### WHAT NEEDS TO BE DONE
Pictures aside, restate the records below exactly as written.

[Records excerpted from a collection]
-------

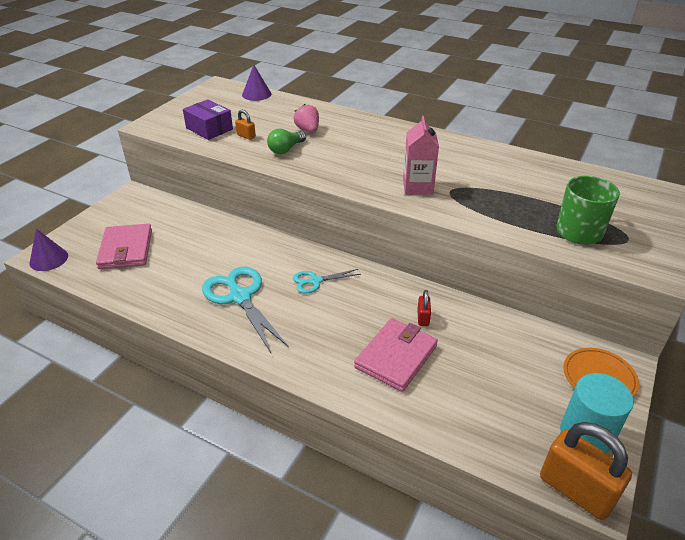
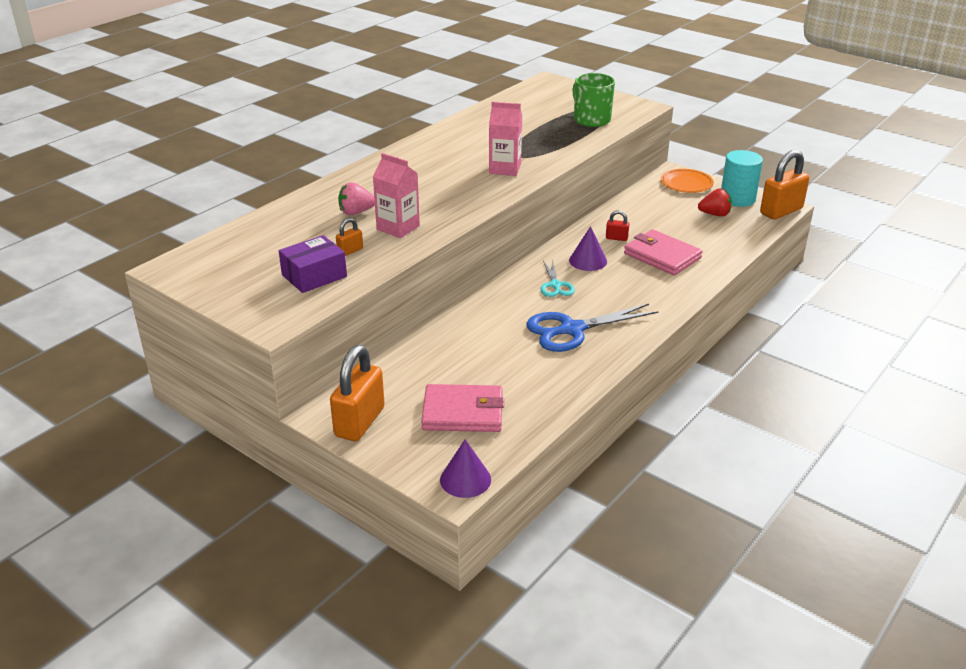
camera: 80 degrees left, 5 degrees down
(122, 208) = (359, 422): none -> orange padlock
(240, 297) = (572, 330): turquoise scissors -> blue scissors
(256, 94) = (225, 240): purple cone -> purple cone (588, 261)
(286, 149) = (398, 228): green light bulb -> pink carton
(524, 407) = (715, 214): none -> red strawberry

-------

### WRITTEN ANSWER
camera: 80 degrees left, 5 degrees down
(122, 208) = (359, 422): none -> orange padlock
(240, 297) = (572, 330): turquoise scissors -> blue scissors
(256, 94) = (225, 240): purple cone -> purple cone (588, 261)
(286, 149) = (398, 228): green light bulb -> pink carton
(524, 407) = (715, 214): none -> red strawberry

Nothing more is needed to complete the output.